Exercise:
Reproduce the full listing as it stands. Images do not belong in the copy.

◇ ◇ ◇ ◇ ◇ ◇ ◇

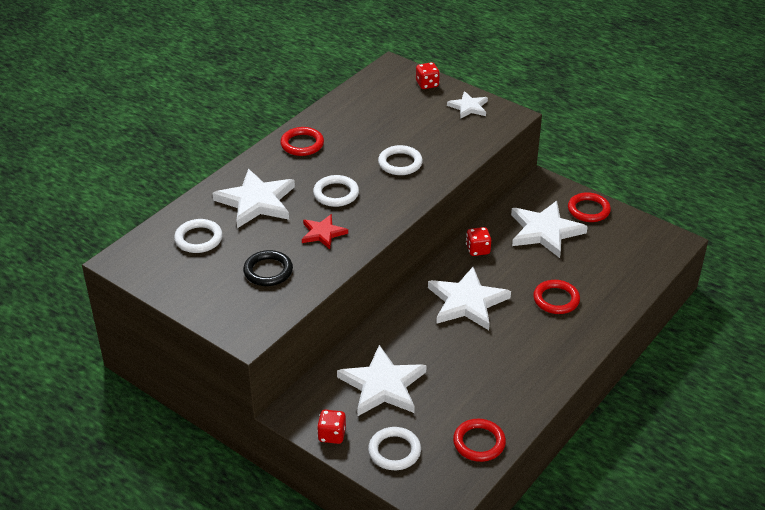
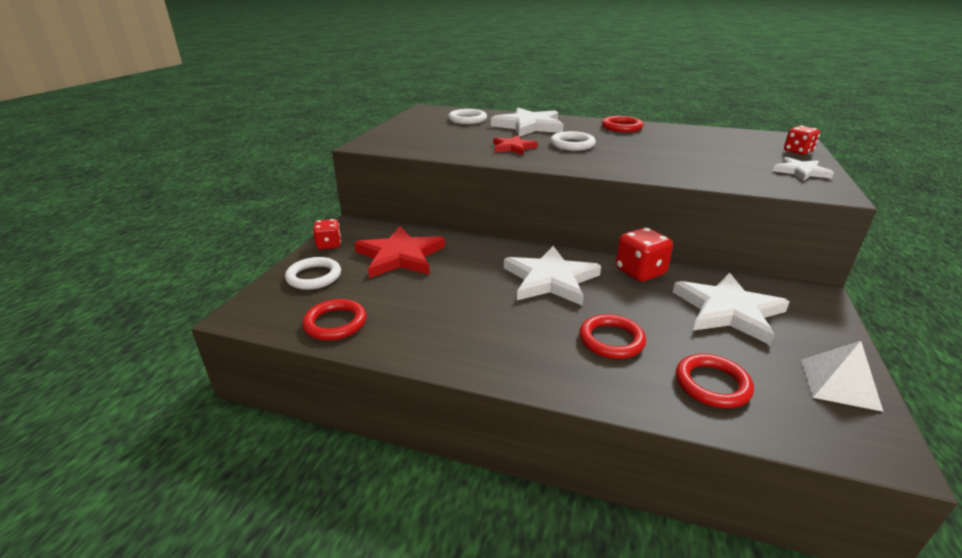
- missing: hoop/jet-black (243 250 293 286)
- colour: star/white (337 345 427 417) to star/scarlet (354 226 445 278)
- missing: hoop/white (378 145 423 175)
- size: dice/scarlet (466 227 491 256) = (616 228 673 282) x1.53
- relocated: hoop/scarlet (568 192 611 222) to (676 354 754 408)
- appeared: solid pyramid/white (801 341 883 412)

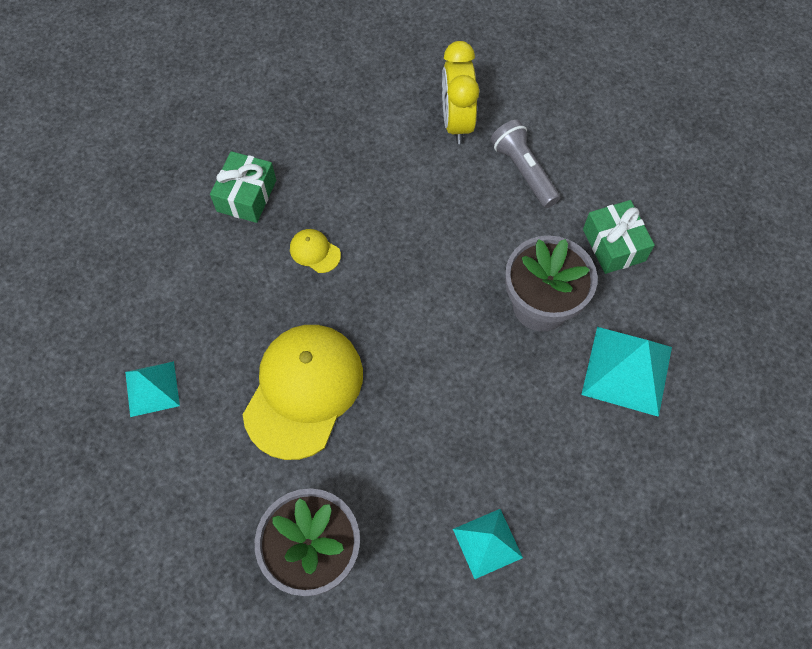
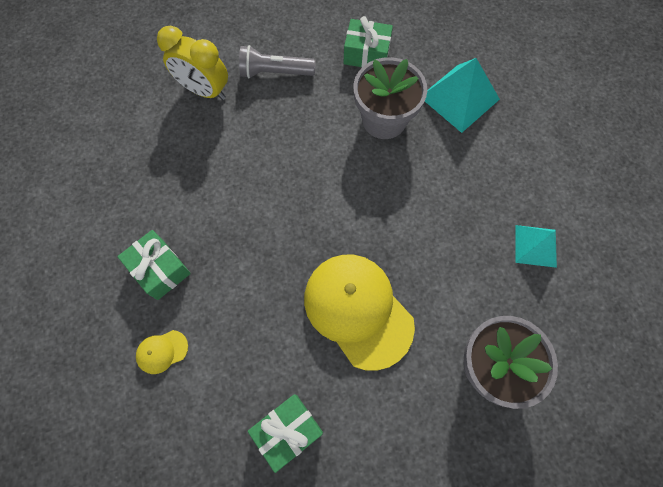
- exchanged: solid pyramid/turquoise (125 361 180 417) to gift/green (248 394 323 473)
- relocated: peaked cap/yellow (290 229 341 273) to (136 330 188 374)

◇ ◇ ◇ ◇ ◇ ◇ ◇

Written response:
- missing: hoop/jet-black (243 250 293 286)
- colour: star/white (337 345 427 417) to star/scarlet (354 226 445 278)
- missing: hoop/white (378 145 423 175)
- size: dice/scarlet (466 227 491 256) = (616 228 673 282) x1.53
- relocated: hoop/scarlet (568 192 611 222) to (676 354 754 408)
- appeared: solid pyramid/white (801 341 883 412)

- exchanged: solid pyramid/turquoise (125 361 180 417) to gift/green (248 394 323 473)
- relocated: peaked cap/yellow (290 229 341 273) to (136 330 188 374)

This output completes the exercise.